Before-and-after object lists

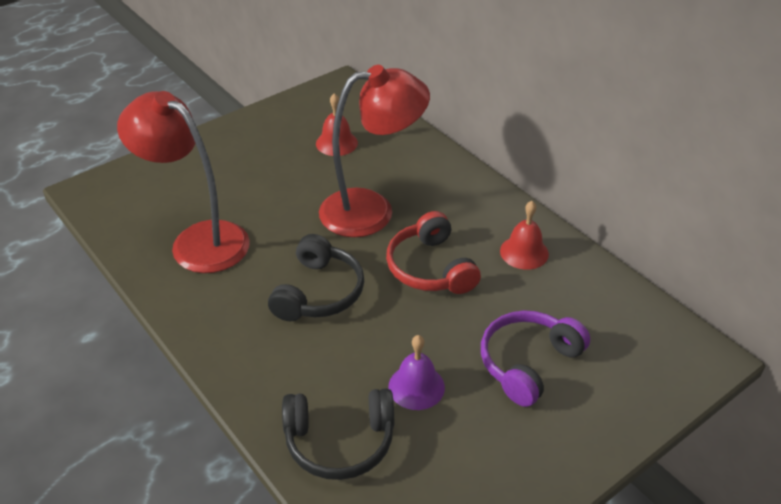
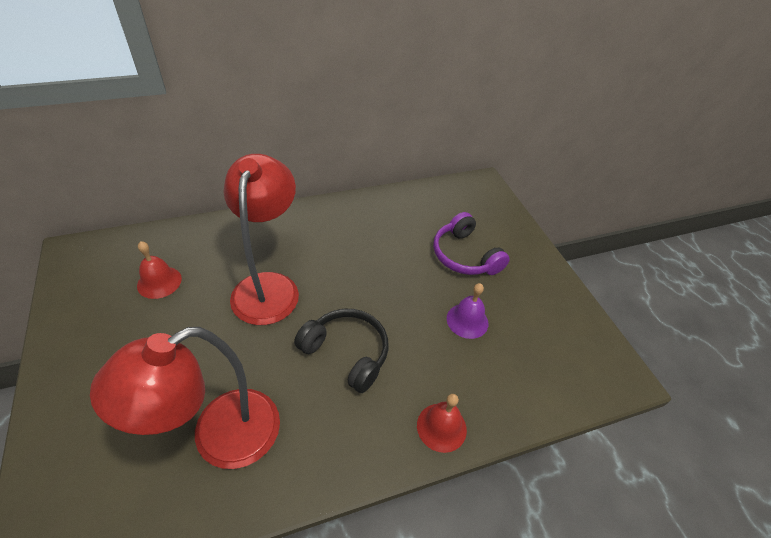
camera: 75 degrees left, 5 degrees up
(340, 441) = (505, 384): black headphones -> none
(430, 268) = (355, 273): red headphones -> none
(524, 252) = (366, 219): red bell -> red bell (441, 427)

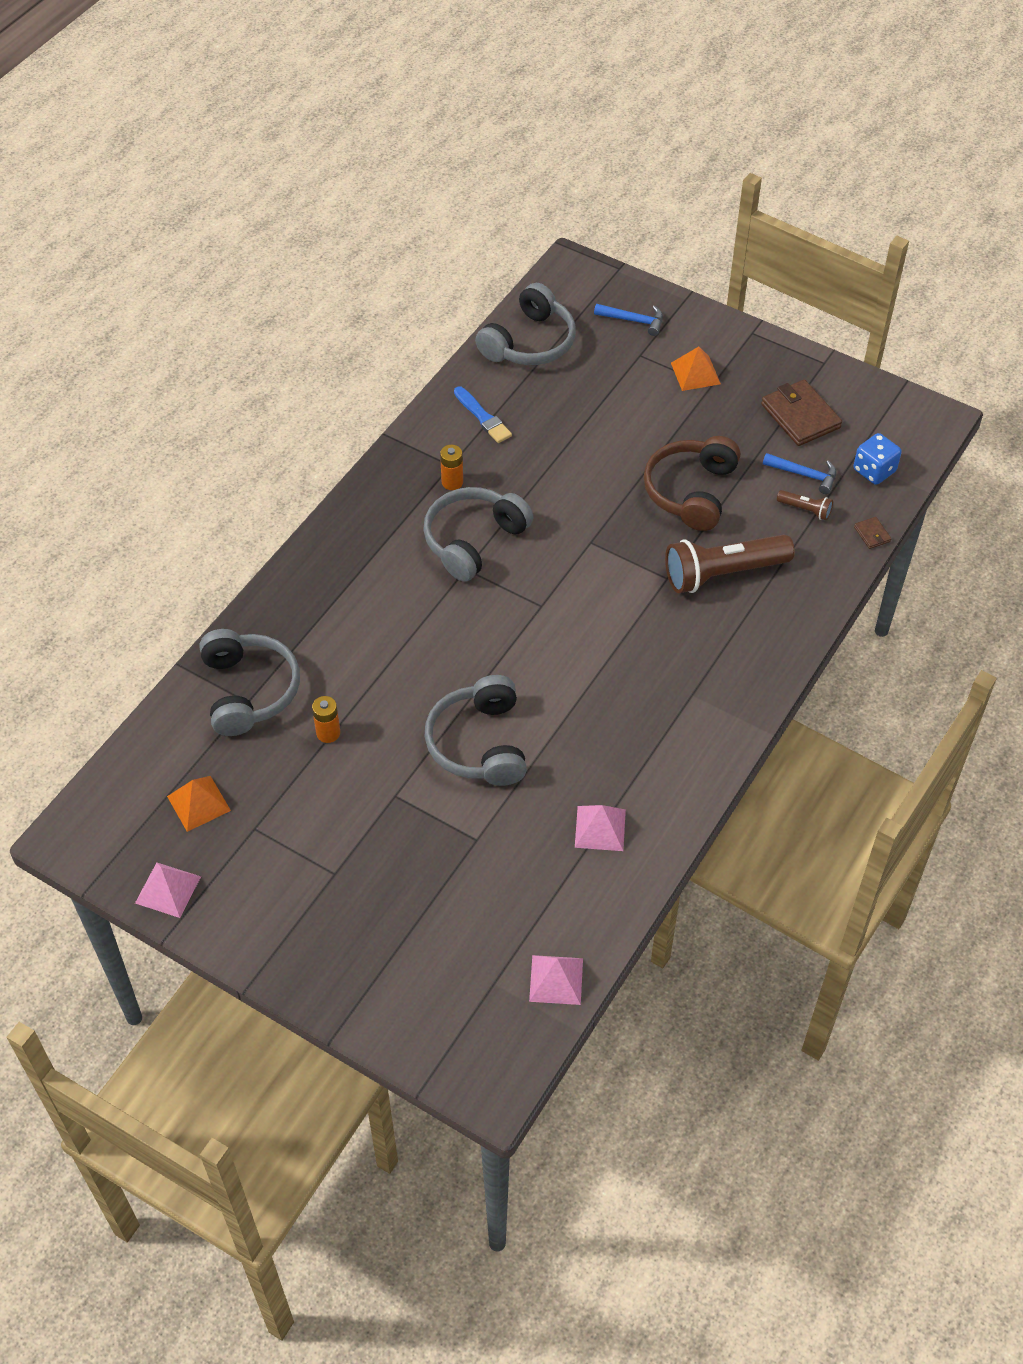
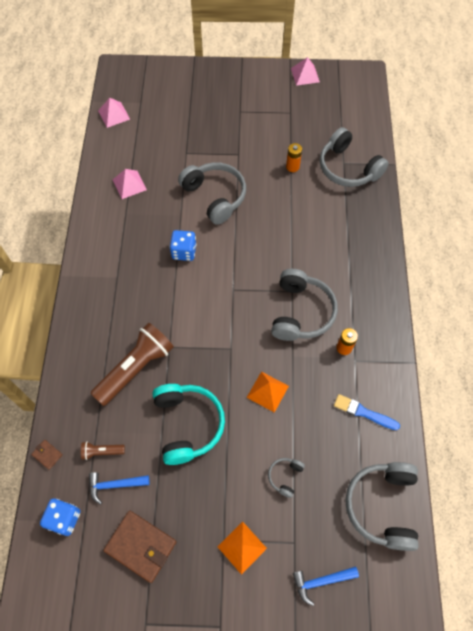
camera: 150 degrees right, 10 degrees up
(199, 803) = (324, 111): orange pyramid -> orange pyramid (267, 391)
(577, 684) = (184, 252): none -> blue dice
(612, 404) = (285, 476): none -> grey headphones
(691, 492) = (187, 424): brown headphones -> turquoise headphones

→ Required work:
Print exactly the lines between the line with "camera: 150 degrees right, 10 degrees up" and the final line of the records above, both included.

→ Result of this exercise:
camera: 150 degrees right, 10 degrees up
(199, 803) = (324, 111): orange pyramid -> orange pyramid (267, 391)
(577, 684) = (184, 252): none -> blue dice
(612, 404) = (285, 476): none -> grey headphones
(691, 492) = (187, 424): brown headphones -> turquoise headphones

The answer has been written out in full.